• [Work to be completed]: All lines in the material below that hold "SCALE" should be found and copied.

Source records: Begin

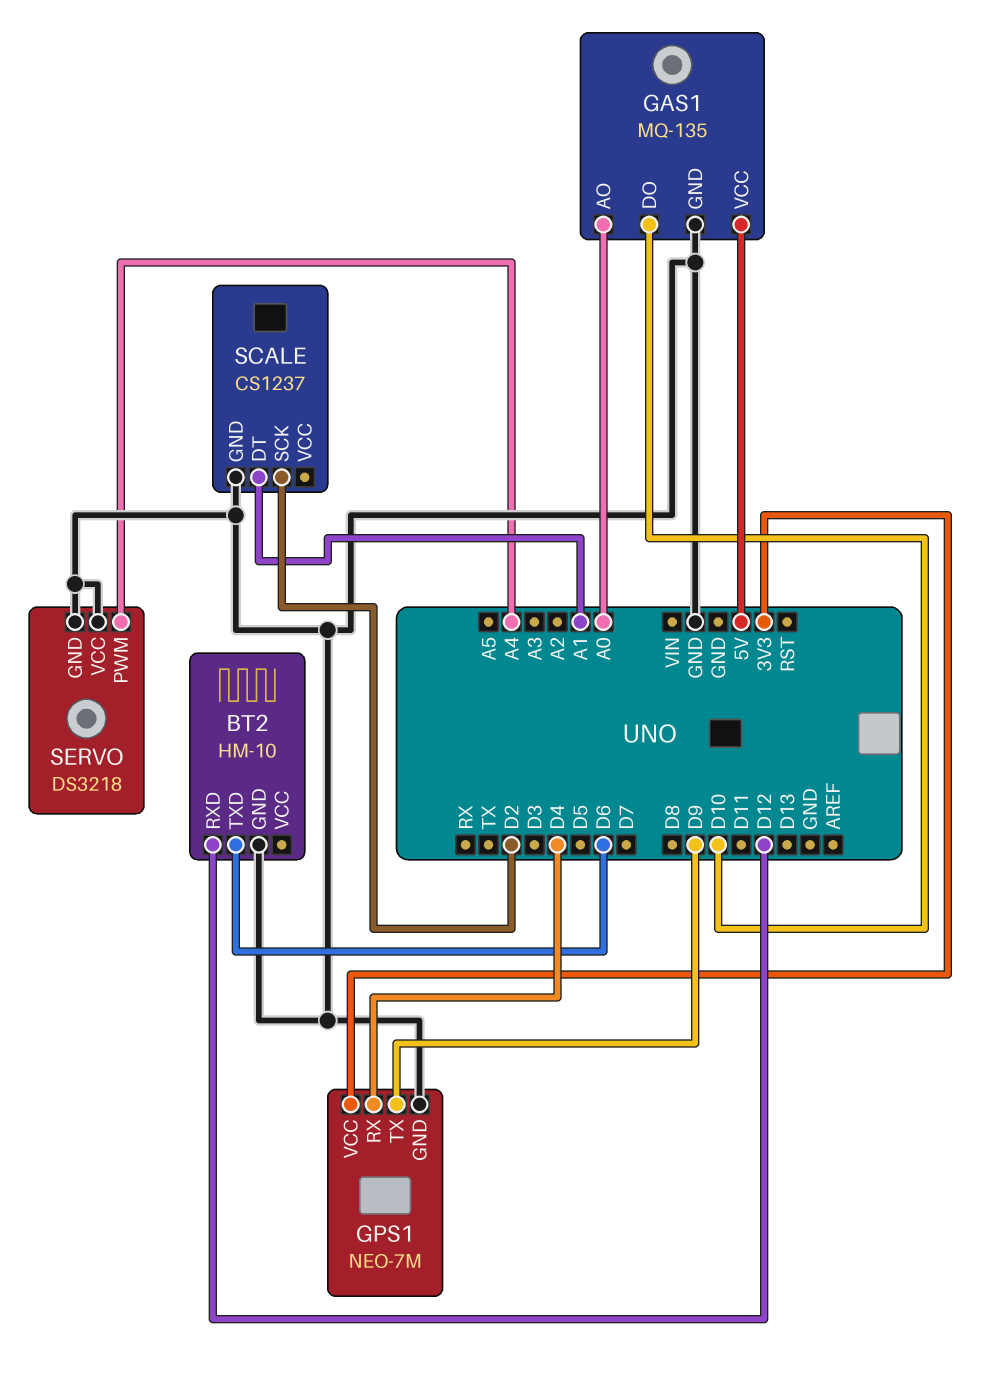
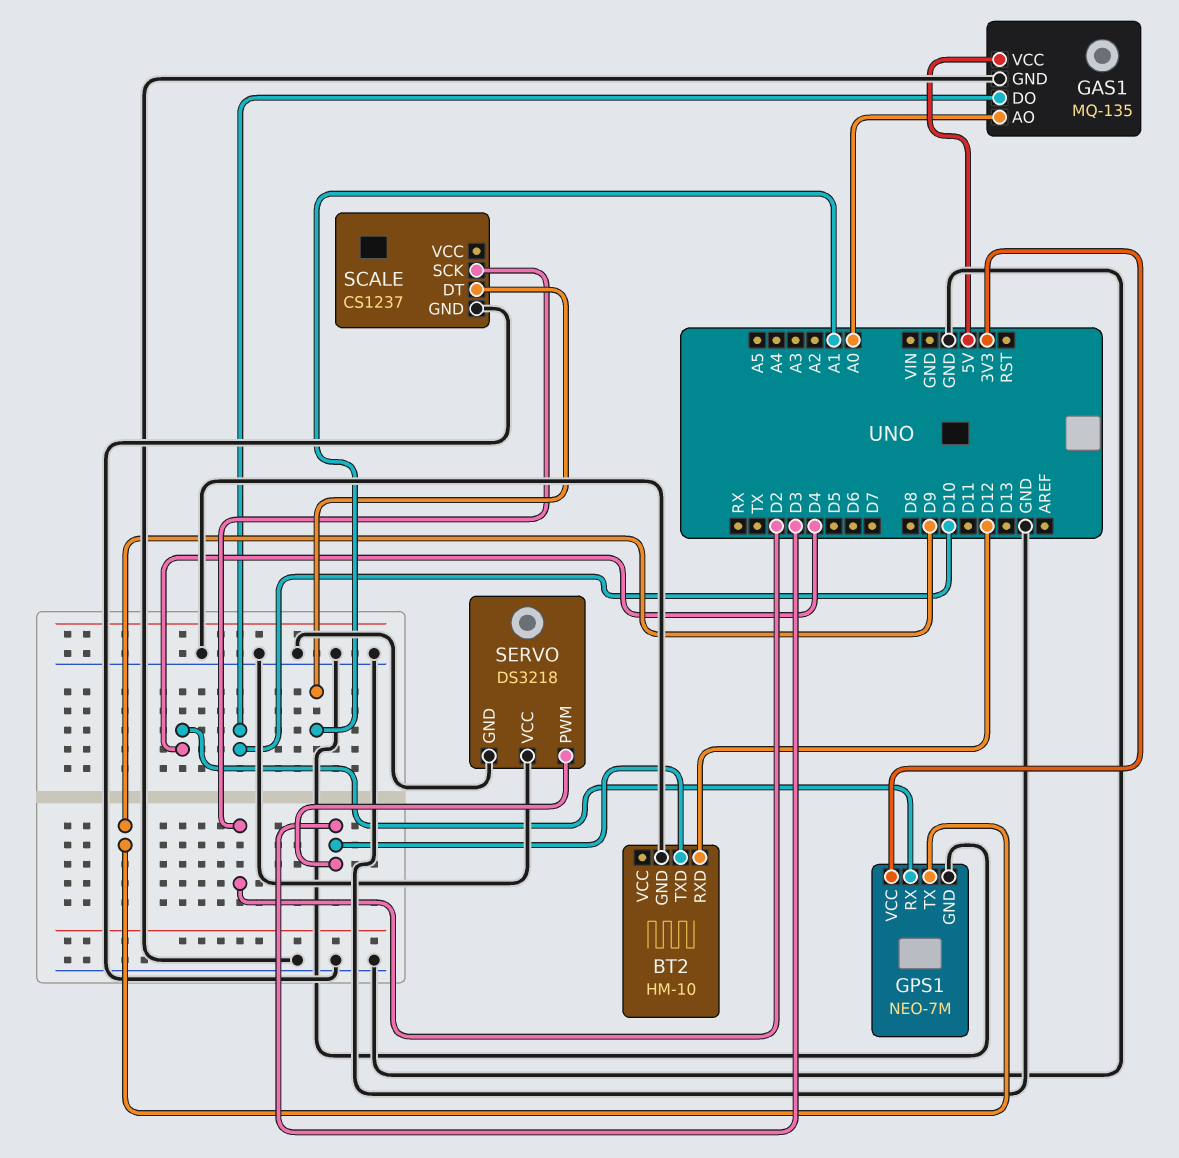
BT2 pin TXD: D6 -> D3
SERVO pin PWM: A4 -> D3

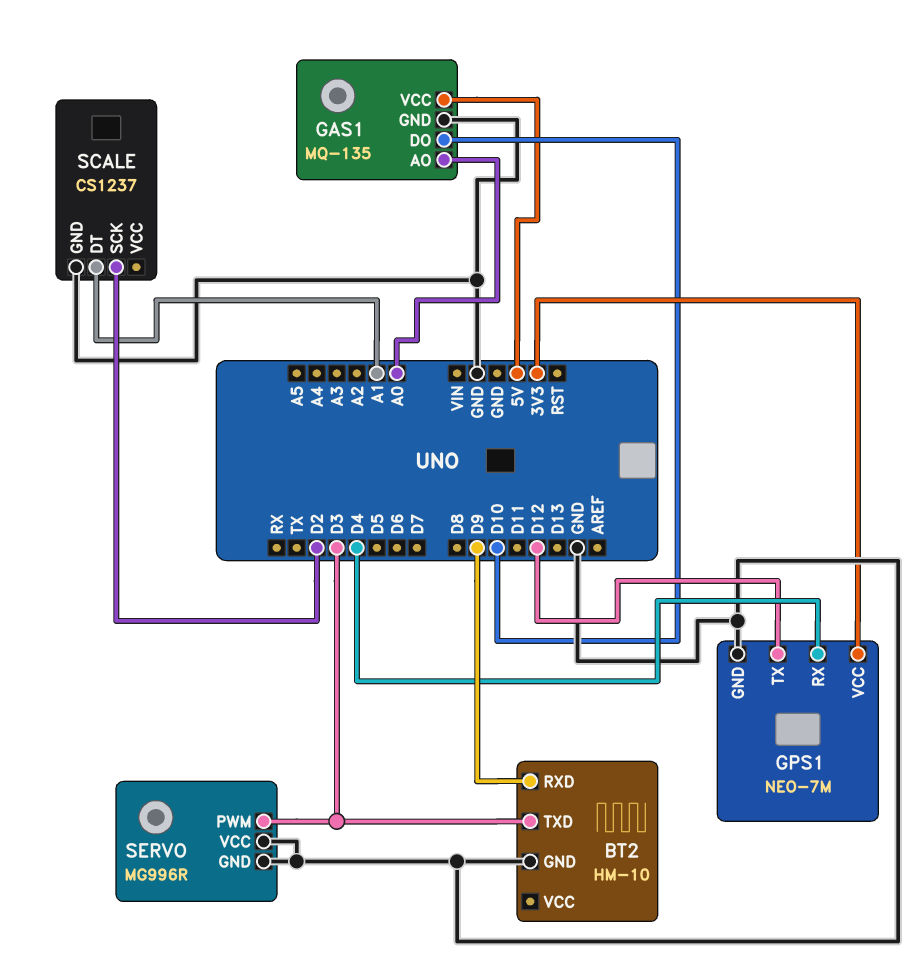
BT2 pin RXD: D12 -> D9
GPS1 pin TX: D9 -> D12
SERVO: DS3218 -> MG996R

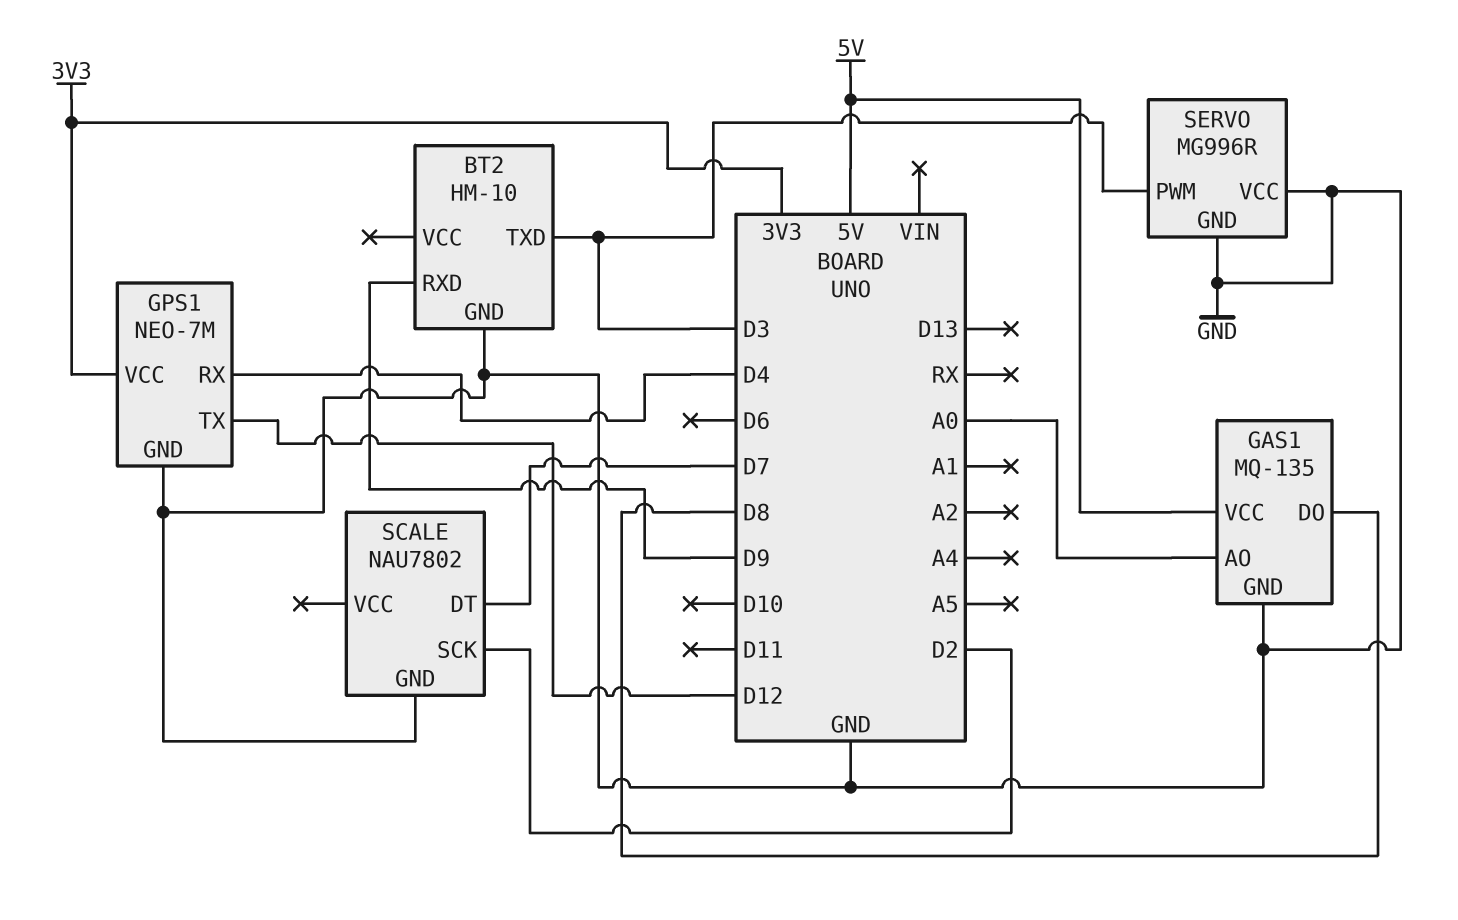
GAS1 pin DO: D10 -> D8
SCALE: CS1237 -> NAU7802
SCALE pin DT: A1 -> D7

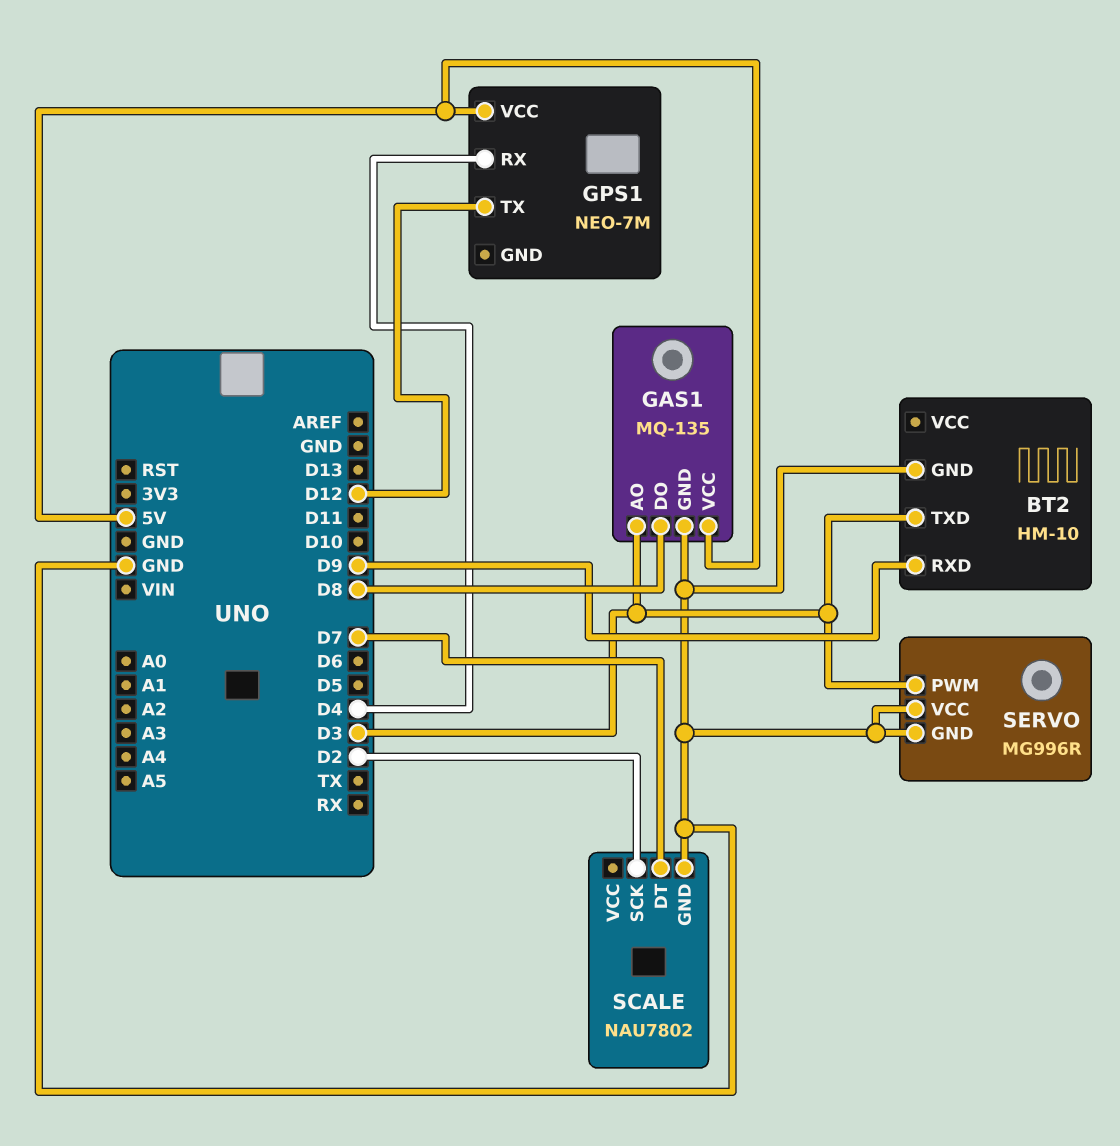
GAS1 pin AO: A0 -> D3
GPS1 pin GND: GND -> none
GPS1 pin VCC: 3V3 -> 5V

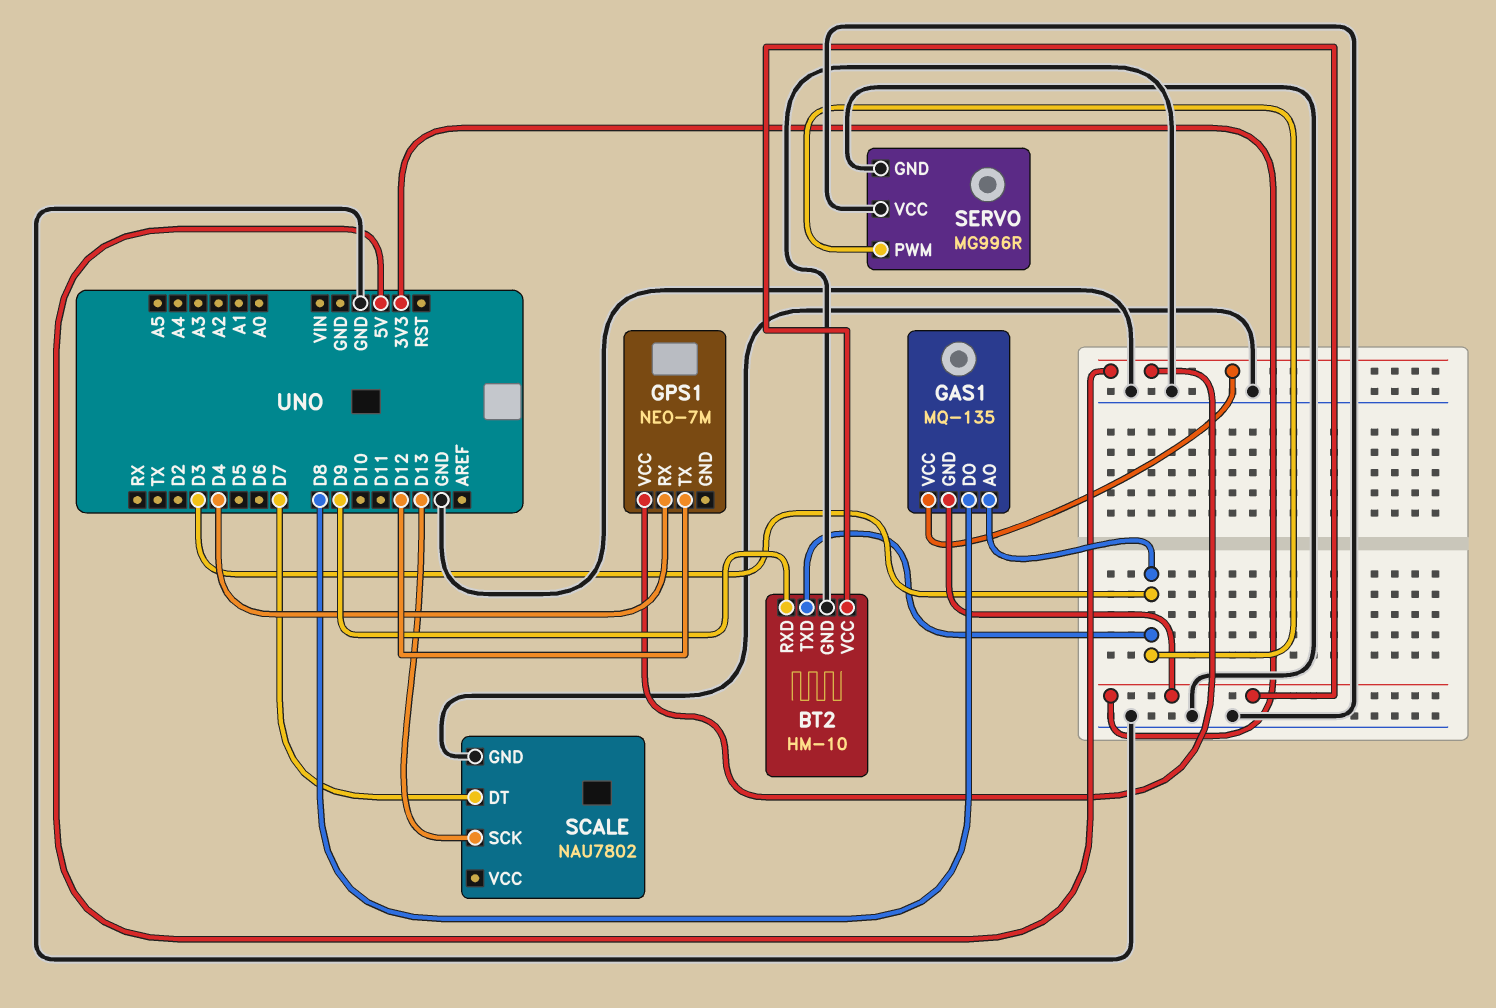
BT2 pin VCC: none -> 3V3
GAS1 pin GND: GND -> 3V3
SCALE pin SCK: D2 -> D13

Source records: End
Source records: Begin

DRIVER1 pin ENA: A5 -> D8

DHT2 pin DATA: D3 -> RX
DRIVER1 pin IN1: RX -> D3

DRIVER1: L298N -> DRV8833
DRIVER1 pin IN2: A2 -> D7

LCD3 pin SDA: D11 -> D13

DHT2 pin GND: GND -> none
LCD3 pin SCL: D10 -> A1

Source records: End
Source records: Begin

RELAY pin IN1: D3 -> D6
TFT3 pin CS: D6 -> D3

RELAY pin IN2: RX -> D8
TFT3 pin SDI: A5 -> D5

Source records: End

• [Your response]:
SCALE: CS1237 -> NAU7802
SCALE pin DT: A1 -> D7
SCALE pin SCK: D2 -> D13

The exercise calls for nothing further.